Data to use »
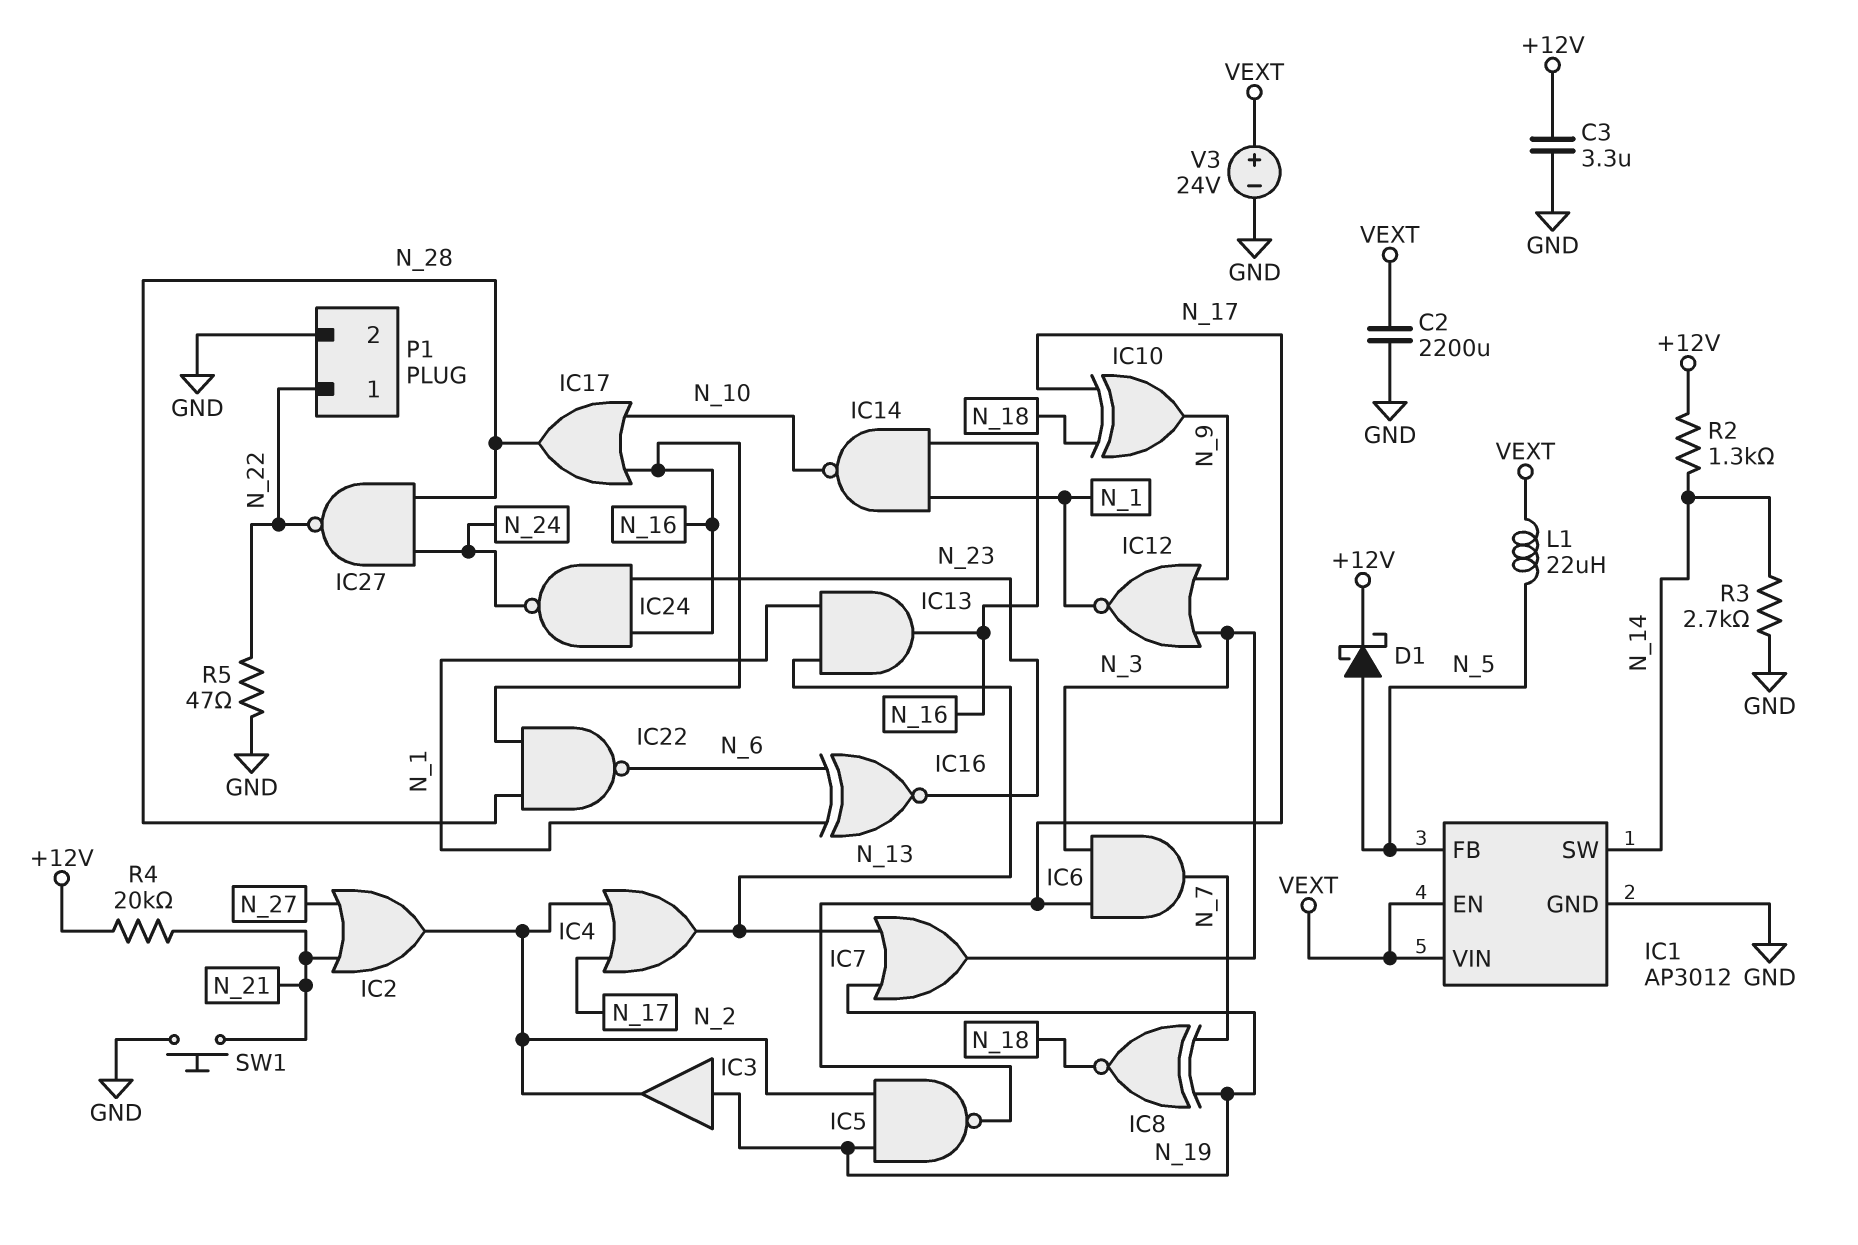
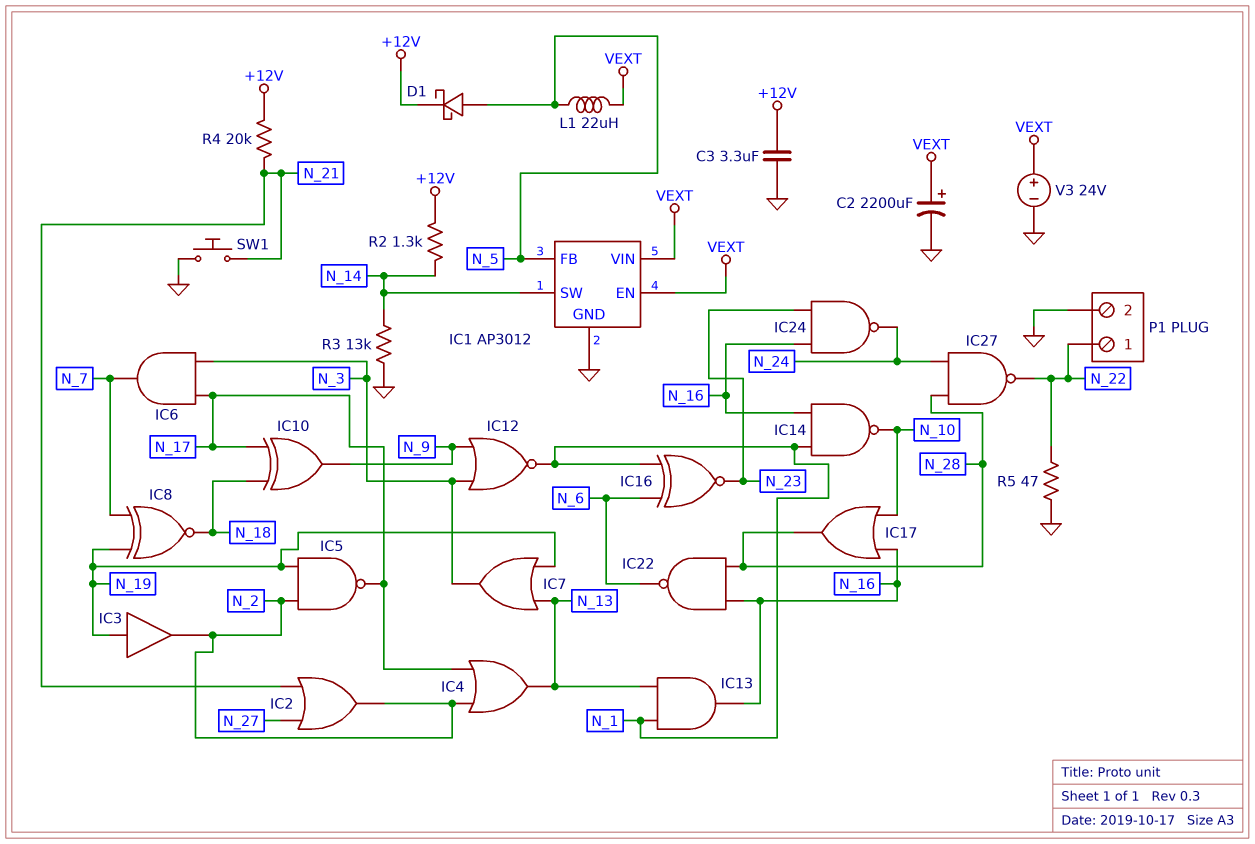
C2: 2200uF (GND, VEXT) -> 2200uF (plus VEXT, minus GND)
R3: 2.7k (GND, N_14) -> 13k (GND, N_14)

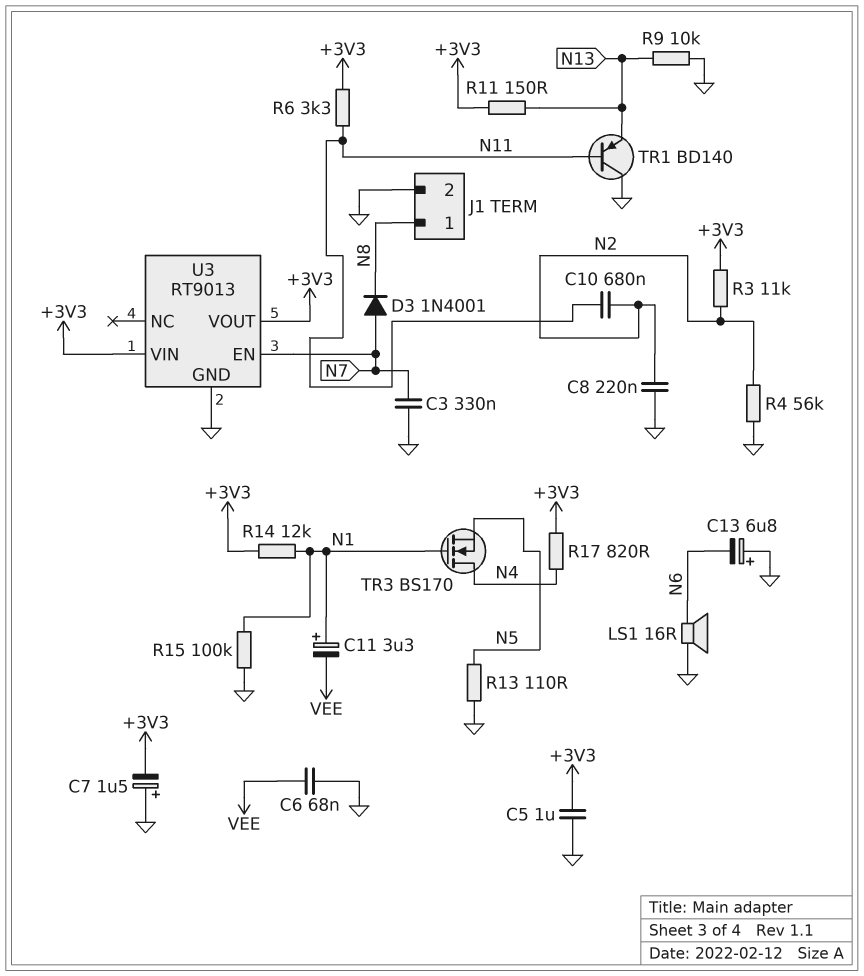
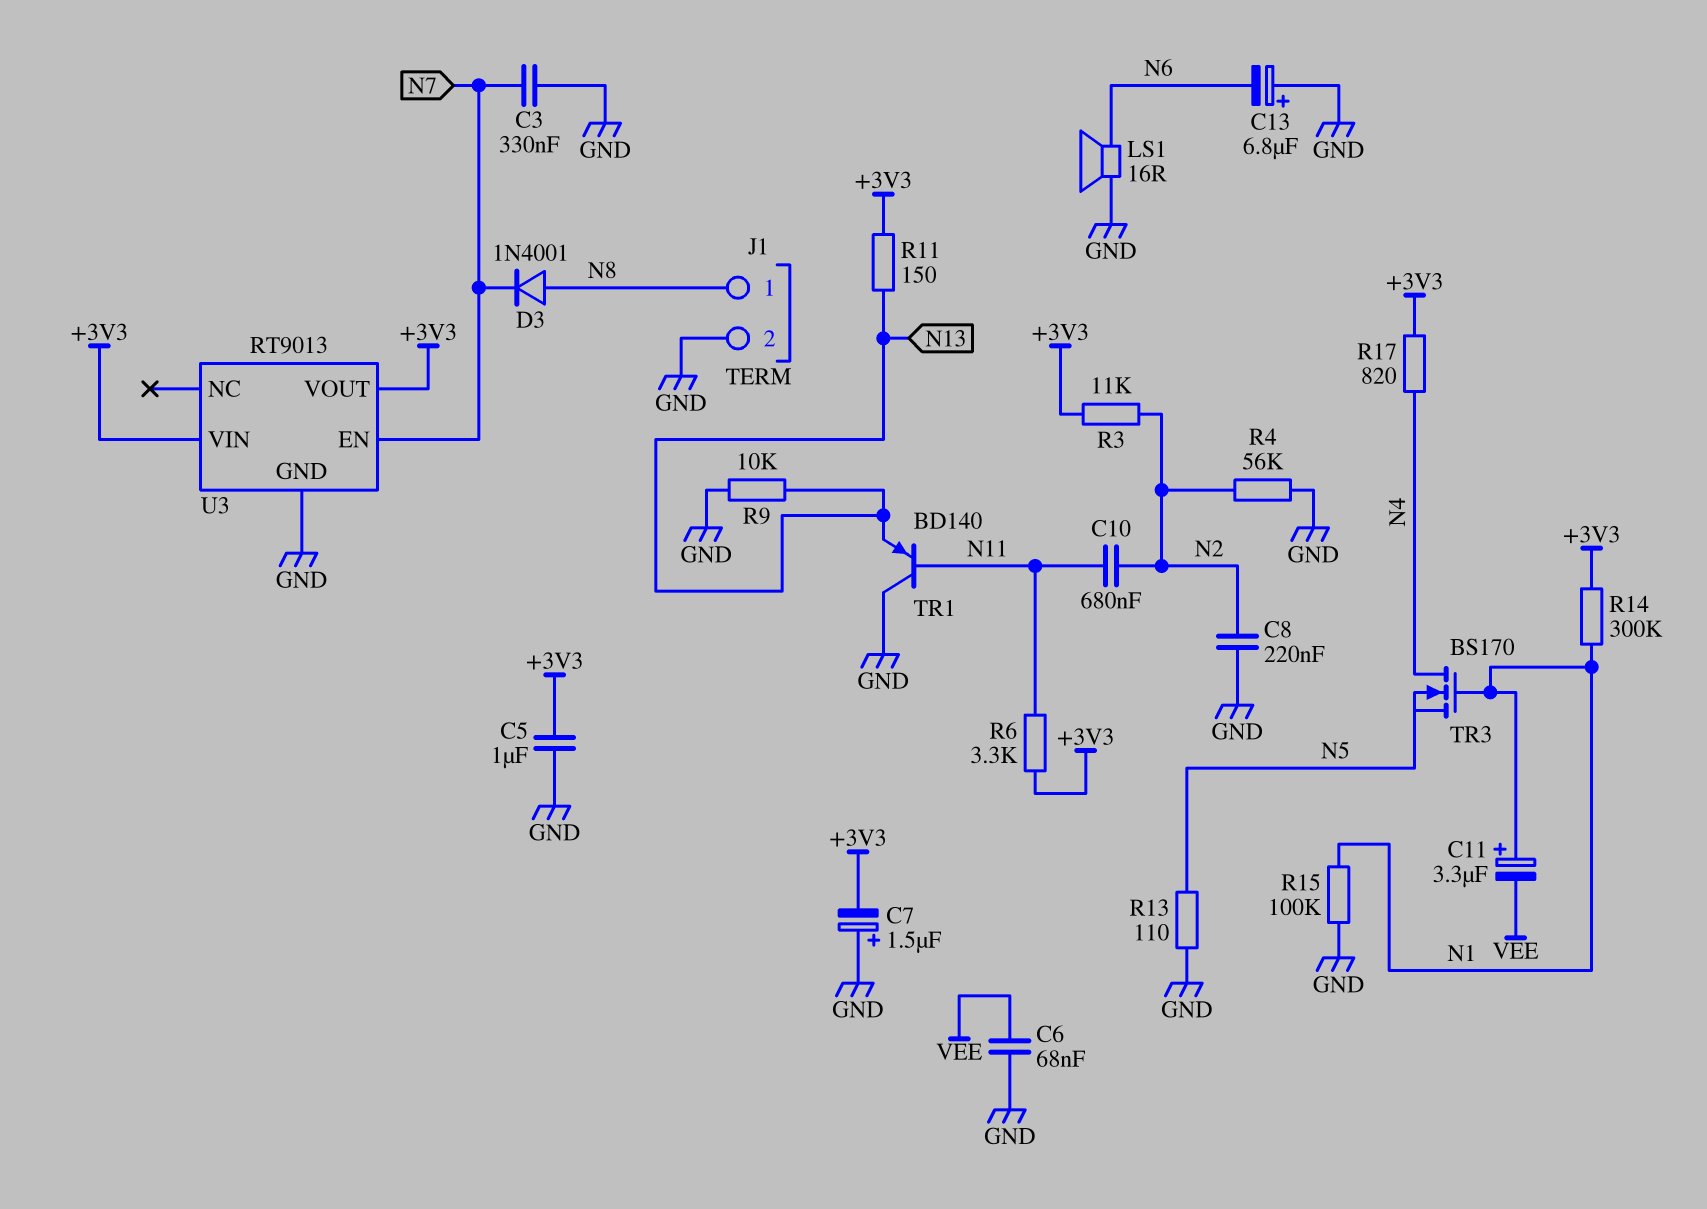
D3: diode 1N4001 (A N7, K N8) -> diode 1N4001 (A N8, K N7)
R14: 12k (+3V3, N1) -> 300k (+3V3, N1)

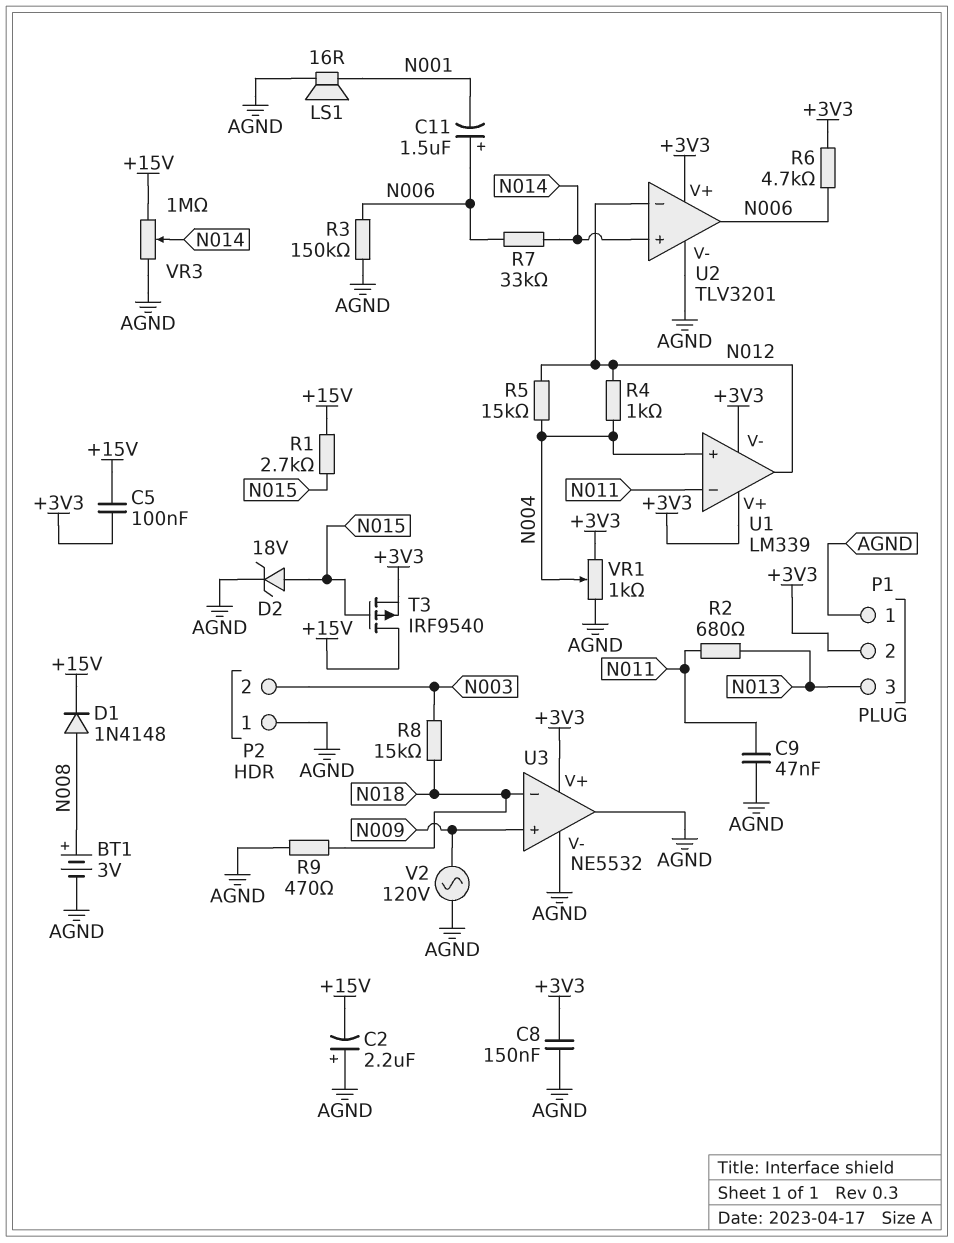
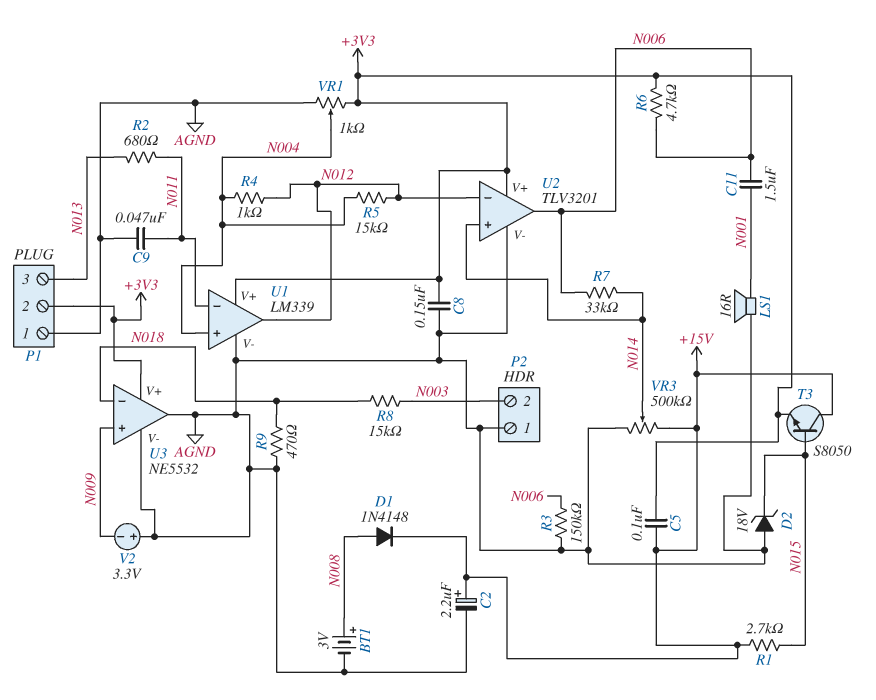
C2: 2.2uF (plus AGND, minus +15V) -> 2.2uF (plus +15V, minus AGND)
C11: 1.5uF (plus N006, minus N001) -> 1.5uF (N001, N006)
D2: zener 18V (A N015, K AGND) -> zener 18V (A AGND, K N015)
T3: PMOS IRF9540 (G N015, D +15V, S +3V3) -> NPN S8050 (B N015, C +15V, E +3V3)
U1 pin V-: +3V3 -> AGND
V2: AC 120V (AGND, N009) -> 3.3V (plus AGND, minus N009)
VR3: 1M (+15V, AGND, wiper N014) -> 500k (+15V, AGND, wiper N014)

Your assignment »
Please show the lines in the entries above that hold the string "AGND".

Reply to the exercise »
C2: 2.2uF (plus AGND, minus +15V) -> 2.2uF (plus +15V, minus AGND)
D2: zener 18V (A N015, K AGND) -> zener 18V (A AGND, K N015)
U1 pin V-: +3V3 -> AGND
V2: AC 120V (AGND, N009) -> 3.3V (plus AGND, minus N009)
VR3: 1M (+15V, AGND, wiper N014) -> 500k (+15V, AGND, wiper N014)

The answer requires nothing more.